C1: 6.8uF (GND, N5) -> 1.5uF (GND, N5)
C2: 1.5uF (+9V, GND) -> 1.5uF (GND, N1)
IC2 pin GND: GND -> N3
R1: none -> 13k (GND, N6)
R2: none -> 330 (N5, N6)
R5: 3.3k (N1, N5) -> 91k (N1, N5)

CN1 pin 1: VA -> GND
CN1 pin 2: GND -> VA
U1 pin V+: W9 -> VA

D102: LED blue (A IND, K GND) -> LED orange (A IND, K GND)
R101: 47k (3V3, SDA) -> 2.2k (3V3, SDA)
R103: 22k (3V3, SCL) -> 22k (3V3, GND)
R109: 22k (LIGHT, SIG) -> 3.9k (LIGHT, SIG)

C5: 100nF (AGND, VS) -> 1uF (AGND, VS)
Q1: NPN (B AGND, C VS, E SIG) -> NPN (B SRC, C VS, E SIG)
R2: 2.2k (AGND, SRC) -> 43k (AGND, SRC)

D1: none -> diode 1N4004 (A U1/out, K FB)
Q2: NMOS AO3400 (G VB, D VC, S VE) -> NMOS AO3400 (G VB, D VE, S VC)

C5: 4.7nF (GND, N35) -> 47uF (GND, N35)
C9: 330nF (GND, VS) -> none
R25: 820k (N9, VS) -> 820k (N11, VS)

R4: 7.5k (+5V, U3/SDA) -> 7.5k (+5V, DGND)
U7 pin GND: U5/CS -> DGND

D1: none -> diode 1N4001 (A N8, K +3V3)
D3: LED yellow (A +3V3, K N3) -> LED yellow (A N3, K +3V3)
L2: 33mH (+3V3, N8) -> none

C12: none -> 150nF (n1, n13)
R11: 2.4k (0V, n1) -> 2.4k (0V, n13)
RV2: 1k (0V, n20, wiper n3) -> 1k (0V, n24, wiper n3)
***
**Problem details**: Show all lines from the data that contain "diode".

**Response for this exercise**:
D1: none -> diode 1N4004 (A U1/out, K FB)
D1: none -> diode 1N4001 (A N8, K +3V3)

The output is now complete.